- [Aim of the exercise] Copy each of the rows below exactly as it stands, without the pictures.

- [Data provided]
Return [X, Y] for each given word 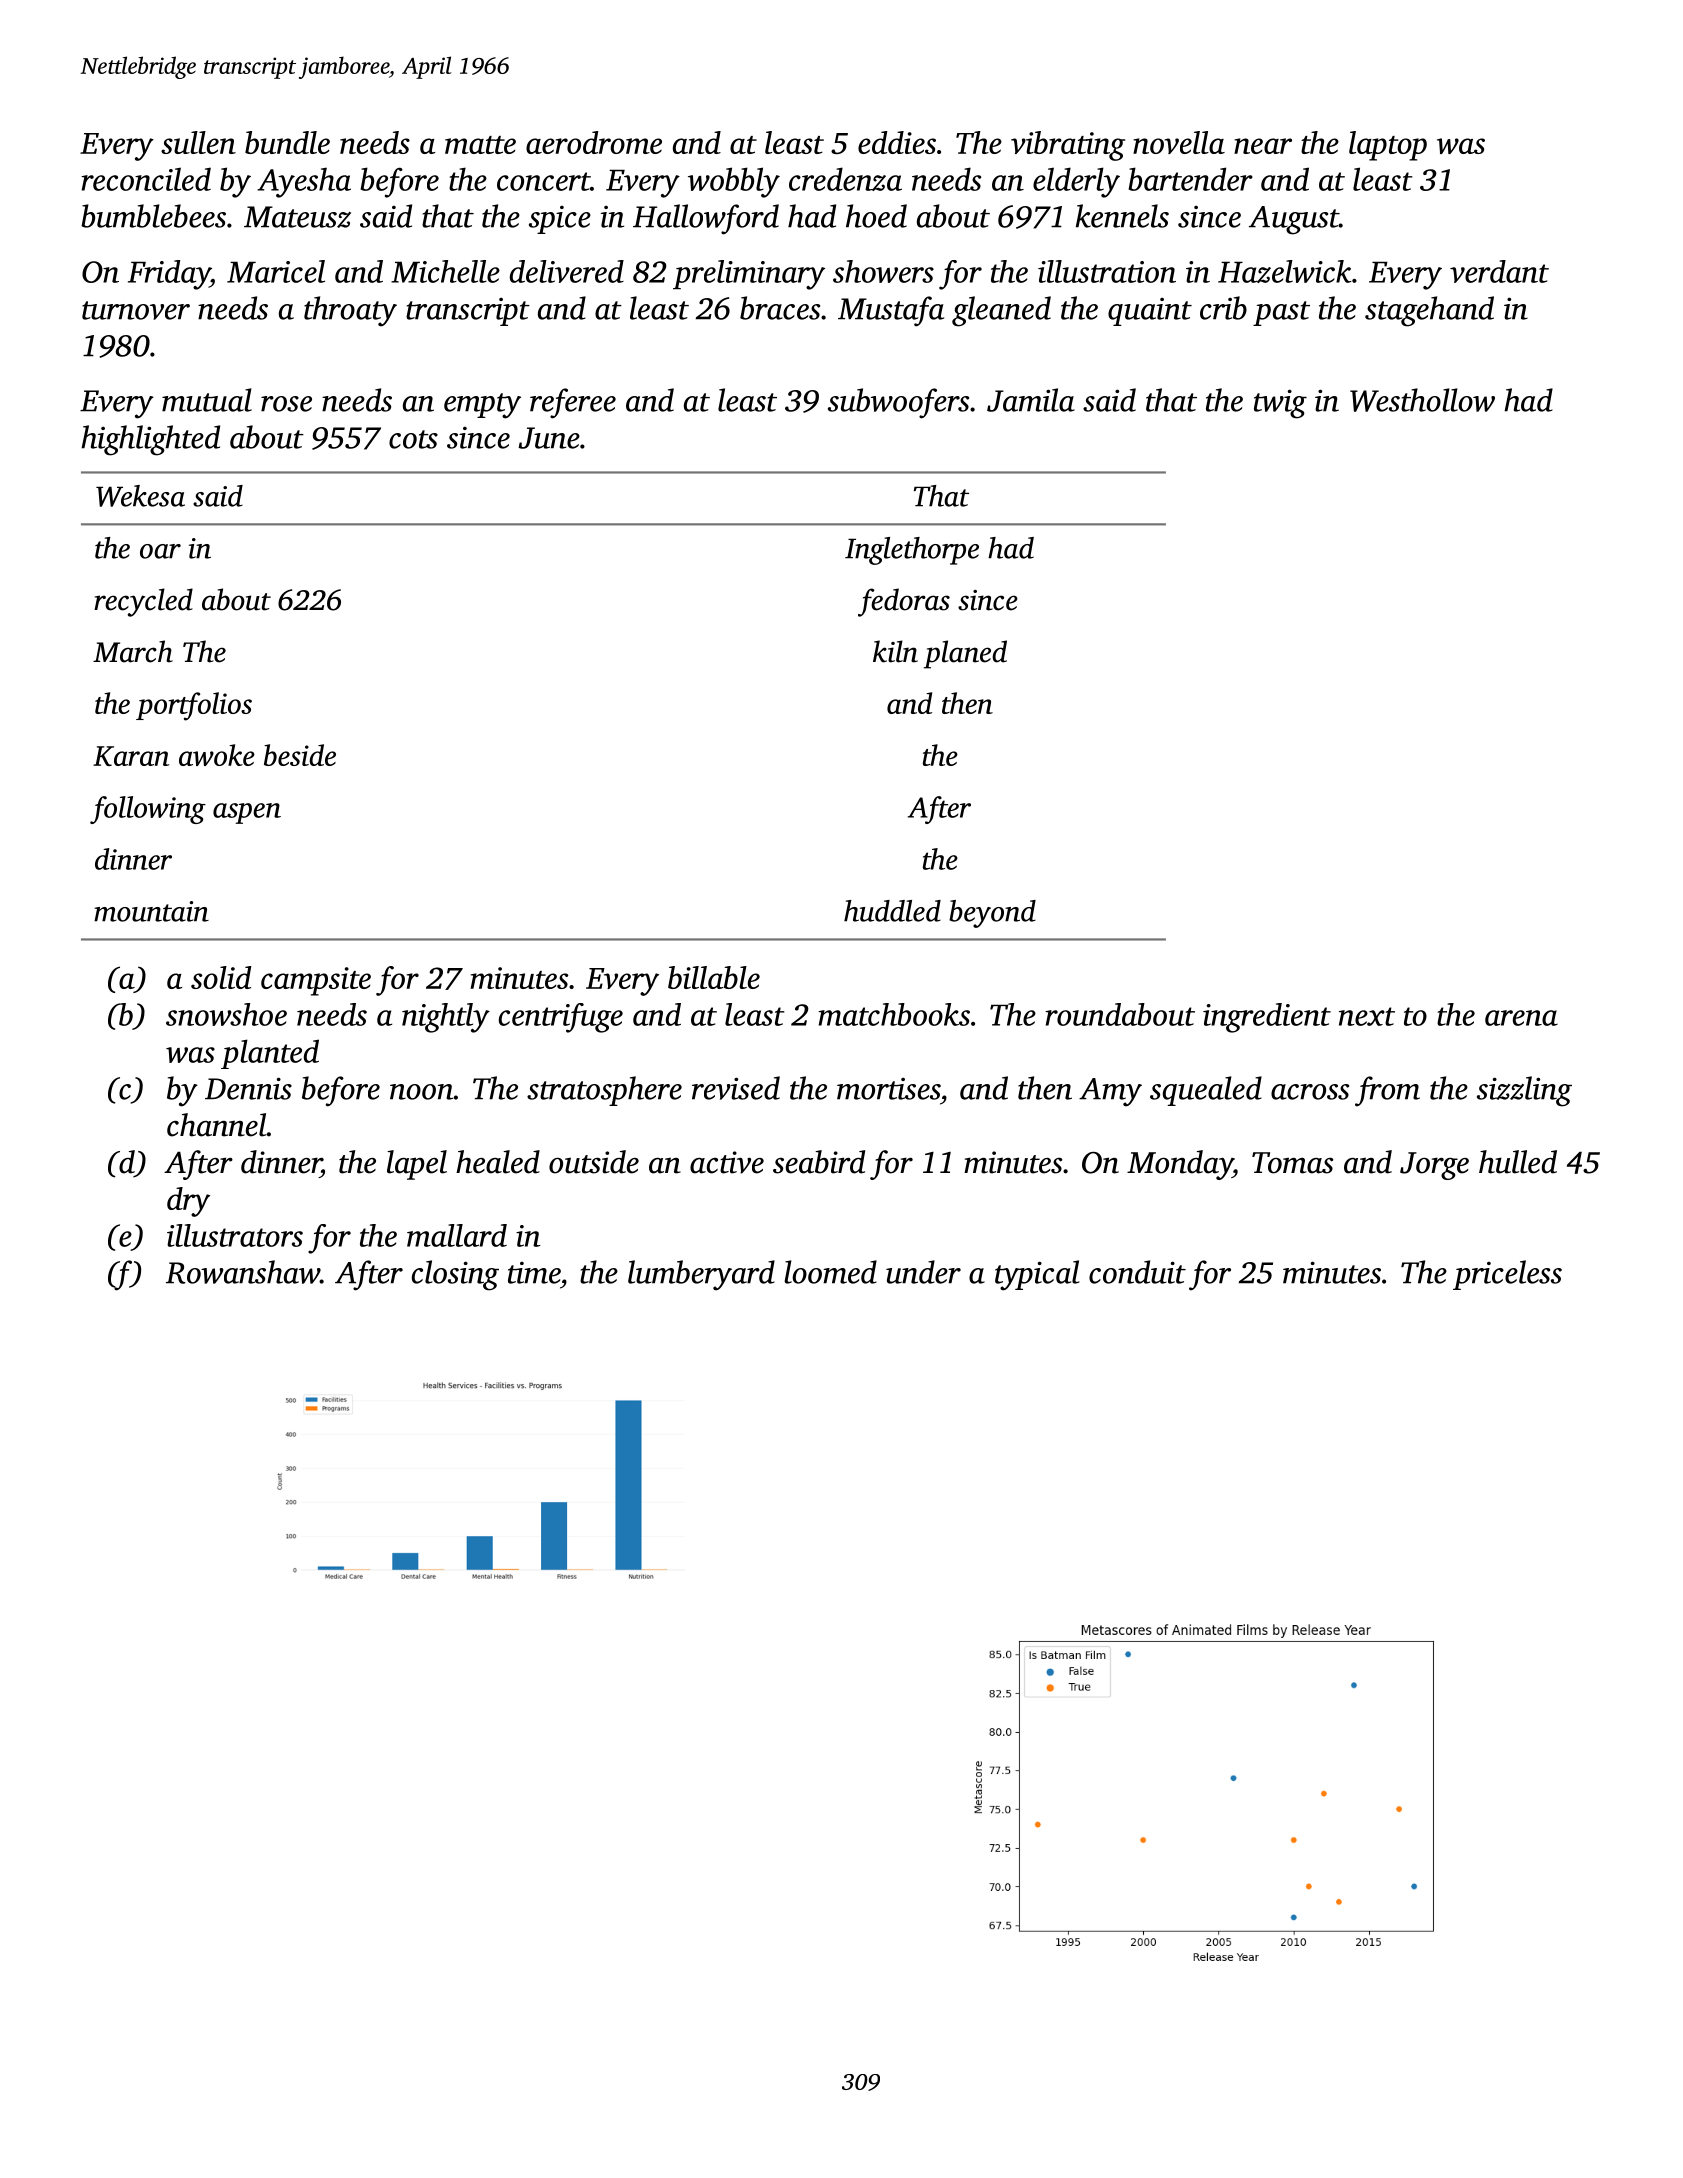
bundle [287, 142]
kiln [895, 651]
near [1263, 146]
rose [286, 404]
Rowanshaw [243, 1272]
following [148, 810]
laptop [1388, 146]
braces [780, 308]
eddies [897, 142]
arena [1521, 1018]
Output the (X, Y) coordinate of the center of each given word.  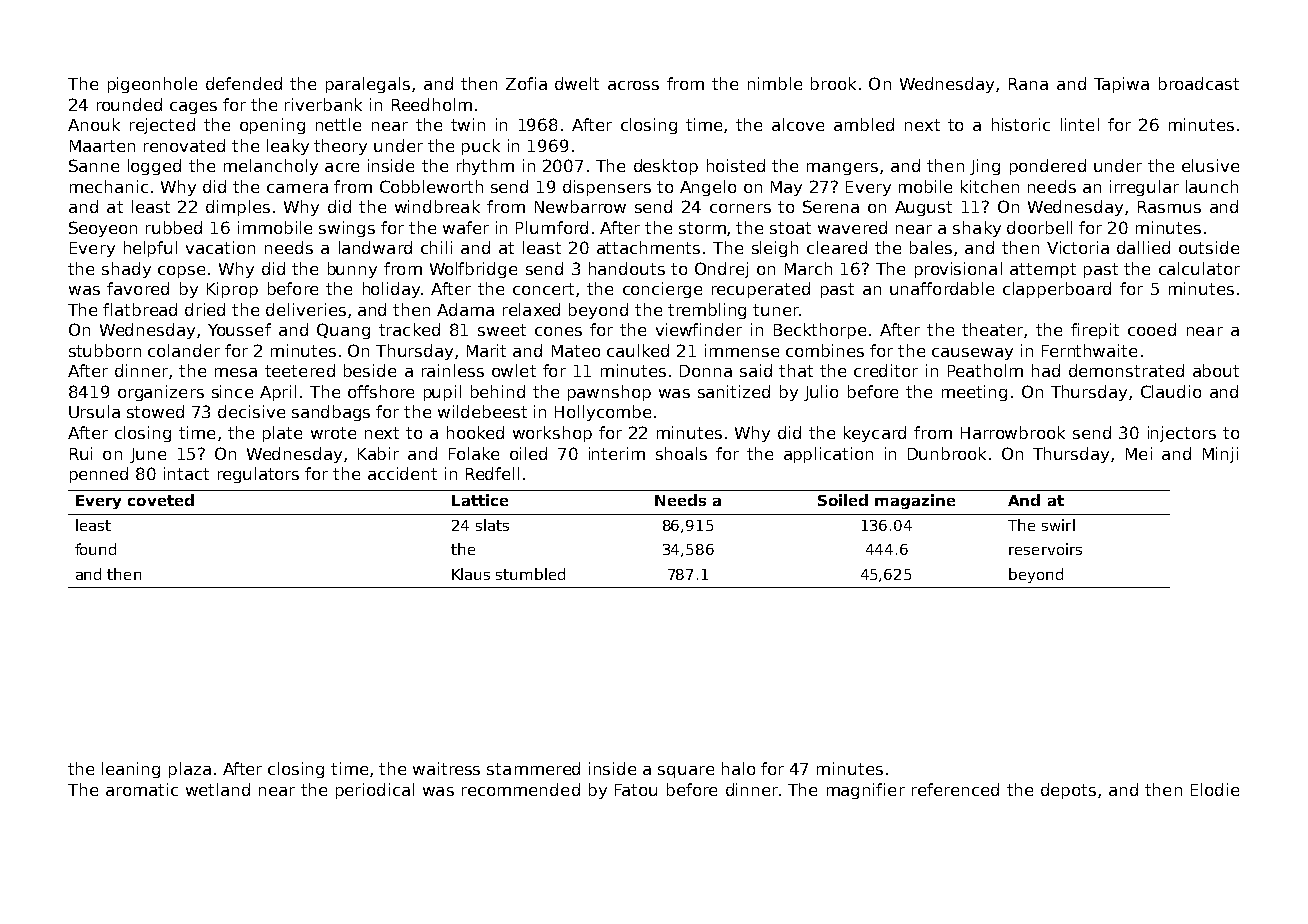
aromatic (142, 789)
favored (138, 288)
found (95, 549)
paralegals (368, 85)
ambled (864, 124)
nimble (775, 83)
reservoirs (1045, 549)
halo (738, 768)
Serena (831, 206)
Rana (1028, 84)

- [Written response]
Return [X, Y] for each given word 
bundle [287, 142]
kiln [895, 651]
near [1263, 146]
rose [286, 404]
Rowanshaw [243, 1272]
following [148, 810]
laptop [1388, 146]
braces [780, 308]
eddies [897, 142]
arena [1521, 1018]
Output the (X, Y) coordinate of the center of each given word.  
aromatic (142, 789)
favored (138, 288)
found (95, 549)
paralegals (368, 85)
ambled (864, 124)
nimble (775, 83)
reservoirs (1045, 549)
halo (738, 768)
Serena (831, 206)
Rana (1028, 84)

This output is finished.